Copy the material below, substituting "gnat" for "mosquito" and leaving everything else unchanged.

##### The records #####

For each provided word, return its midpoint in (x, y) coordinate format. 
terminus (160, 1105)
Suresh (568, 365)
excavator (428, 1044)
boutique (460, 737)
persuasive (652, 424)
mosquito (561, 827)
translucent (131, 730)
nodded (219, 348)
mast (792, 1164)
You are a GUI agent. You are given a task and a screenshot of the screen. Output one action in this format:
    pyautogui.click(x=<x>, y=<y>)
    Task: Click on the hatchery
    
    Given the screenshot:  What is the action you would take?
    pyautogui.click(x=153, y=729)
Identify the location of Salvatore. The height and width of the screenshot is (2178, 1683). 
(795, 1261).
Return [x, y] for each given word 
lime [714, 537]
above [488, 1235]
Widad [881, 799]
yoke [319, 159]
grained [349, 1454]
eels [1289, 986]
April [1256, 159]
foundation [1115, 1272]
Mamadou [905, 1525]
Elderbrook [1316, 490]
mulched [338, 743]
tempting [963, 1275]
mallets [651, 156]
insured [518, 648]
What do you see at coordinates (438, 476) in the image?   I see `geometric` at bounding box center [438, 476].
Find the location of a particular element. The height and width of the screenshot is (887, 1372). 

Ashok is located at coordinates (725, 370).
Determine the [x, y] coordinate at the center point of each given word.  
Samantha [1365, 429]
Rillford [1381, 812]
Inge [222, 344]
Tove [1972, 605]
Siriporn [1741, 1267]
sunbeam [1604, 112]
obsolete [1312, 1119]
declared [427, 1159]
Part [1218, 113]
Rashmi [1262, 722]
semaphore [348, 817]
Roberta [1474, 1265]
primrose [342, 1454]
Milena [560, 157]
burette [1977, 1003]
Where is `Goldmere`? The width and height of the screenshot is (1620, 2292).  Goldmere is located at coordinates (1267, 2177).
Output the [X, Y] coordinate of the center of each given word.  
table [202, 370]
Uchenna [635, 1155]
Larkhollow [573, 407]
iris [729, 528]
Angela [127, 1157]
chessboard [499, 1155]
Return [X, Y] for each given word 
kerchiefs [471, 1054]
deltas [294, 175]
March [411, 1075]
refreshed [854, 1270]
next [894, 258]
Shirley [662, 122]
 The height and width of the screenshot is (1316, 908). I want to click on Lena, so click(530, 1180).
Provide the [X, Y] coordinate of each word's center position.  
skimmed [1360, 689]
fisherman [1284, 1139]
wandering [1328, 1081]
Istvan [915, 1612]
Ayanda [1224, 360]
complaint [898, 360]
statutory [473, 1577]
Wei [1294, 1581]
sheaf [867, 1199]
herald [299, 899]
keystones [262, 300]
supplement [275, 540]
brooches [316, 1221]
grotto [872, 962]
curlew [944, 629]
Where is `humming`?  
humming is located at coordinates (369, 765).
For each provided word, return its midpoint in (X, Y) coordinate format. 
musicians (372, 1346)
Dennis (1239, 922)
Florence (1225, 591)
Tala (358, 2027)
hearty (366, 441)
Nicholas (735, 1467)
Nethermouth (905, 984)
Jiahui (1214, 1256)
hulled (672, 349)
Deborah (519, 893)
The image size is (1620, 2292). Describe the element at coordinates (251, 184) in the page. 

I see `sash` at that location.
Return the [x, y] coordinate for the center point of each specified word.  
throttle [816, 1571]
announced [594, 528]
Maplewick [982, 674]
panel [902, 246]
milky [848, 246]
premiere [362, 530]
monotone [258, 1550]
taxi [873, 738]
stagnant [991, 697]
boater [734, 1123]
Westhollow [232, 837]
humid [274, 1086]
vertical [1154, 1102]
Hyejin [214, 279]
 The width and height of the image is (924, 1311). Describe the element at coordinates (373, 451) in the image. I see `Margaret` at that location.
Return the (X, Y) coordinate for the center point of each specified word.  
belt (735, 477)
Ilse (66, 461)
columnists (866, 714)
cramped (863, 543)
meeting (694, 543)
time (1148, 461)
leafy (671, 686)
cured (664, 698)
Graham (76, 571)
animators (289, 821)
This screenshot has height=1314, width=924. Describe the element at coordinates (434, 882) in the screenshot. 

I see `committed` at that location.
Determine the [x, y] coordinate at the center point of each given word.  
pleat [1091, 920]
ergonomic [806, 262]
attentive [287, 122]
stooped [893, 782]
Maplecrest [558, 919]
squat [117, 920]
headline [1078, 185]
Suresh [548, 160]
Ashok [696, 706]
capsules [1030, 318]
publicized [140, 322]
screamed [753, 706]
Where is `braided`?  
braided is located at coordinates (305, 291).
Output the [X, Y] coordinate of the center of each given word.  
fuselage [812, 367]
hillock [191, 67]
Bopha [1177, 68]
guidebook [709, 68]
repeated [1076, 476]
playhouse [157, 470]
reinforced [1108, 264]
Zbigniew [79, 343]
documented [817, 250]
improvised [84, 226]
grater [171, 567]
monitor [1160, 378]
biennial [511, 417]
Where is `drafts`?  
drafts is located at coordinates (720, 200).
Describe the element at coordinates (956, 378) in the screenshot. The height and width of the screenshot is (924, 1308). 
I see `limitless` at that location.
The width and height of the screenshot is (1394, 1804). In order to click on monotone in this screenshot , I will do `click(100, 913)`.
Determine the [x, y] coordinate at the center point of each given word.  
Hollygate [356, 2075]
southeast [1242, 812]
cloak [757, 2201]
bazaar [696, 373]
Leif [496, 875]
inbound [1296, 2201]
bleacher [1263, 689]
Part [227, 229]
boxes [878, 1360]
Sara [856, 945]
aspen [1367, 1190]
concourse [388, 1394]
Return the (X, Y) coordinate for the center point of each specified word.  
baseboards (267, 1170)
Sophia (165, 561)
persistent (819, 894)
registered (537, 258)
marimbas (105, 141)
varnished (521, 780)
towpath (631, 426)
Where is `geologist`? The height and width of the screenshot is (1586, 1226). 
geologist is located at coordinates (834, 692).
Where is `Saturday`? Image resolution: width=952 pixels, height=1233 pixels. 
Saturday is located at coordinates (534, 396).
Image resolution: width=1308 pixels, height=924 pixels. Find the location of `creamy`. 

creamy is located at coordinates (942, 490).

#####

Task result →
For each provided word, return its midpoint in (x, y) coordinate format. 
terminus (160, 1105)
Suresh (568, 365)
excavator (428, 1044)
boutique (460, 737)
persuasive (652, 424)
gnat (561, 827)
translucent (131, 730)
nodded (219, 348)
mast (792, 1164)
You are a GUI agent. You are given a task and a screenshot of the screen. Output one action in this format:
    pyautogui.click(x=<x>, y=<y>)
    Task: Click on the hatchery
    
    Given the screenshot:  What is the action you would take?
    pyautogui.click(x=153, y=729)
Identify the location of Salvatore. The height and width of the screenshot is (2178, 1683). 
(795, 1261).
Return [x, y] for each given word 
lime [714, 537]
above [488, 1235]
Widad [881, 799]
yoke [319, 159]
grained [349, 1454]
eels [1289, 986]
April [1256, 159]
foundation [1115, 1272]
Mamadou [905, 1525]
Elderbrook [1316, 490]
mulched [338, 743]
tempting [963, 1275]
mallets [651, 156]
insured [518, 648]
What do you see at coordinates (438, 476) in the image?   I see `geometric` at bounding box center [438, 476].
Find the location of a particular element. The height and width of the screenshot is (887, 1372). 

Ashok is located at coordinates (725, 370).
Determine the [x, y] coordinate at the center point of each given word.  
Samantha [1365, 429]
Rillford [1381, 812]
Inge [222, 344]
Tove [1972, 605]
Siriporn [1741, 1267]
sunbeam [1604, 112]
obsolete [1312, 1119]
declared [427, 1159]
Part [1218, 113]
Rashmi [1262, 722]
semaphore [348, 817]
Roberta [1474, 1265]
primrose [342, 1454]
Milena [560, 157]
burette [1977, 1003]
Where is `Goldmere`? The width and height of the screenshot is (1620, 2292).  Goldmere is located at coordinates (1267, 2177).
Output the [X, Y] coordinate of the center of each given word.  
table [202, 370]
Uchenna [635, 1155]
Larkhollow [573, 407]
iris [729, 528]
Angela [127, 1157]
chessboard [499, 1155]
Return [X, Y] for each given word 
kerchiefs [471, 1054]
deltas [294, 175]
March [411, 1075]
refreshed [854, 1270]
next [894, 258]
Shirley [662, 122]
 The height and width of the screenshot is (1316, 908). I want to click on Lena, so click(530, 1180).
Provide the [X, Y] coordinate of each word's center position.  
skimmed [1360, 689]
fisherman [1284, 1139]
wandering [1328, 1081]
Istvan [915, 1612]
Ayanda [1224, 360]
complaint [898, 360]
statutory [473, 1577]
Wei [1294, 1581]
sheaf [867, 1199]
herald [299, 899]
keystones [262, 300]
supplement [275, 540]
brooches [316, 1221]
grotto [872, 962]
curlew [944, 629]
Where is `humming`?  
humming is located at coordinates (369, 765).
For each provided word, return its midpoint in (X, Y) coordinate format. 
musicians (372, 1346)
Dennis (1239, 922)
Florence (1225, 591)
Tala (358, 2027)
hearty (366, 441)
Nicholas (735, 1467)
Nethermouth (905, 984)
Jiahui (1214, 1256)
hulled (672, 349)
Deborah (519, 893)
The image size is (1620, 2292). Describe the element at coordinates (251, 184) in the page. 

I see `sash` at that location.
Return the [x, y] coordinate for the center point of each specified word.  
throttle [816, 1571]
announced [594, 528]
Maplewick [982, 674]
panel [902, 246]
milky [848, 246]
premiere [362, 530]
monotone [258, 1550]
taxi [873, 738]
stagnant [991, 697]
boater [734, 1123]
Westhollow [232, 837]
humid [274, 1086]
vertical [1154, 1102]
Hyejin [214, 279]
 The width and height of the image is (924, 1311). Describe the element at coordinates (373, 451) in the image. I see `Margaret` at that location.
Return the (X, Y) coordinate for the center point of each specified word.  
belt (735, 477)
Ilse (66, 461)
columnists (866, 714)
cramped (863, 543)
meeting (694, 543)
time (1148, 461)
leafy (671, 686)
cured (664, 698)
Graham (76, 571)
animators (289, 821)
This screenshot has height=1314, width=924. Describe the element at coordinates (434, 882) in the screenshot. 

I see `committed` at that location.
Determine the [x, y] coordinate at the center point of each given word.  
pleat [1091, 920]
ergonomic [806, 262]
attentive [287, 122]
stooped [893, 782]
Maplecrest [558, 919]
squat [117, 920]
headline [1078, 185]
Suresh [548, 160]
Ashok [696, 706]
capsules [1030, 318]
publicized [140, 322]
screamed [753, 706]
Where is `braided`?  
braided is located at coordinates (305, 291).
Output the [X, Y] coordinate of the center of each given word.  
fuselage [812, 367]
hillock [191, 67]
Bopha [1177, 68]
guidebook [709, 68]
repeated [1076, 476]
playhouse [157, 470]
reinforced [1108, 264]
Zbigniew [79, 343]
documented [817, 250]
improvised [84, 226]
grater [171, 567]
monitor [1160, 378]
biennial [511, 417]
Where is `drafts`?  
drafts is located at coordinates (720, 200).
Describe the element at coordinates (956, 378) in the screenshot. The height and width of the screenshot is (924, 1308). 
I see `limitless` at that location.
The width and height of the screenshot is (1394, 1804). In order to click on monotone in this screenshot , I will do `click(100, 913)`.
Determine the [x, y] coordinate at the center point of each given word.  
Hollygate [356, 2075]
southeast [1242, 812]
cloak [757, 2201]
bazaar [696, 373]
Leif [496, 875]
inbound [1296, 2201]
bleacher [1263, 689]
Part [227, 229]
boxes [878, 1360]
Sara [856, 945]
aspen [1367, 1190]
concourse [388, 1394]
Return the (X, Y) coordinate for the center point of each specified word.  
baseboards (267, 1170)
Sophia (165, 561)
persistent (819, 894)
registered (537, 258)
marimbas (105, 141)
varnished (521, 780)
towpath (631, 426)
Where is `geologist`? The height and width of the screenshot is (1586, 1226). 
geologist is located at coordinates (834, 692).
Where is `Saturday`? Image resolution: width=952 pixels, height=1233 pixels. 
Saturday is located at coordinates (534, 396).
Image resolution: width=1308 pixels, height=924 pixels. Find the location of `creamy`. 

creamy is located at coordinates (942, 490).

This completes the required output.